WORK TO COMPLETE:
Reproduce, word for word, the rows from the line containing "orange trapezoid: rotated" through the line containing "black L-shape: moved 6 px left, 1 px up", including both of those lines. Leave the pictures out.

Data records
-*-*-

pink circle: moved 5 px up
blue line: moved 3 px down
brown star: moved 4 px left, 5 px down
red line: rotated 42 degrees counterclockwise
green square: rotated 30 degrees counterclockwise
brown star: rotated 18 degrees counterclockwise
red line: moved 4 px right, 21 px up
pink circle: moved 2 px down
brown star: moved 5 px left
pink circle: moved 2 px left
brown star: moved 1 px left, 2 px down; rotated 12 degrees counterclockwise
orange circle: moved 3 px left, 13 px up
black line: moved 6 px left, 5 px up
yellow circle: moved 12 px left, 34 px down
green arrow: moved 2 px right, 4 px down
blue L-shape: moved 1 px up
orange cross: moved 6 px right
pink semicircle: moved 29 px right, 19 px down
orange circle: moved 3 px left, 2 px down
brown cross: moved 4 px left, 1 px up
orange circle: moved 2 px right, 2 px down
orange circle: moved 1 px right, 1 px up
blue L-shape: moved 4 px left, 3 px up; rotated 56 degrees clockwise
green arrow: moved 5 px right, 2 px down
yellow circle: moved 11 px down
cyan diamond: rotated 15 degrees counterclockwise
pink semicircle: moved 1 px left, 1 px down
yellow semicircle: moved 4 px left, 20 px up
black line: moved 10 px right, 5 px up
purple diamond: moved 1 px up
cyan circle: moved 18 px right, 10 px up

-*-*-

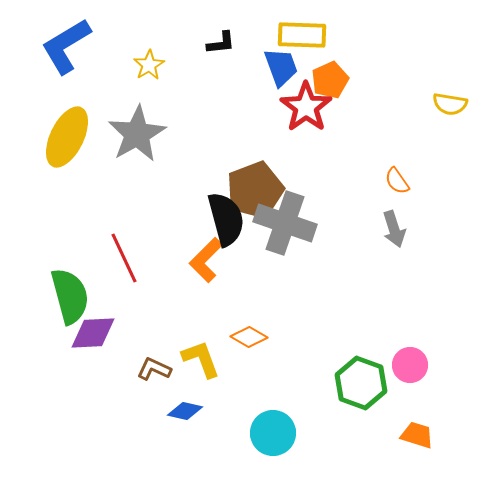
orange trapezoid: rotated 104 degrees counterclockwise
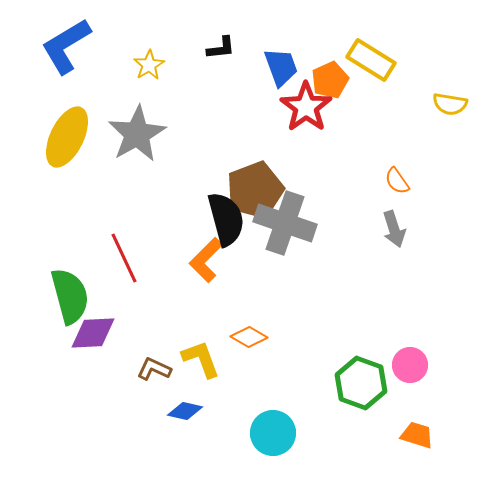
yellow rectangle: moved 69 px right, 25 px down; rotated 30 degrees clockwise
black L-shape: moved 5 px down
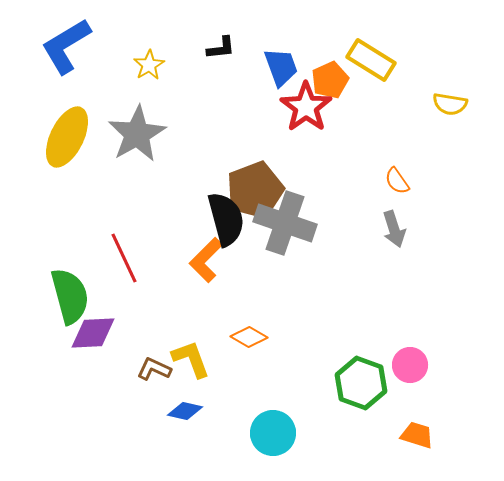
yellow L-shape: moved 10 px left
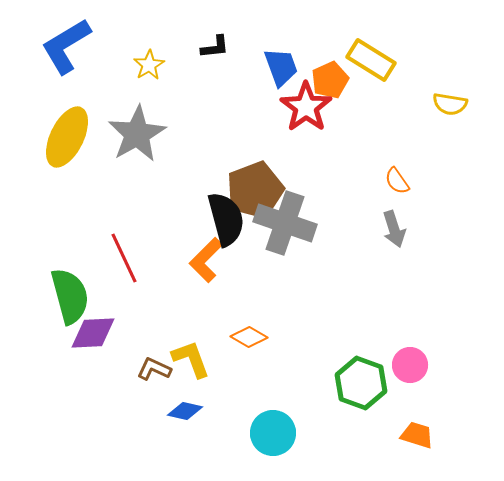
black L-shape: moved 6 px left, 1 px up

-*-*-

EXPECTED ANSWER:
orange trapezoid: rotated 104 degrees counterclockwise
yellow rectangle: moved 69 px right, 25 px down; rotated 30 degrees clockwise
black L-shape: moved 5 px down
yellow L-shape: moved 10 px left
black L-shape: moved 6 px left, 1 px up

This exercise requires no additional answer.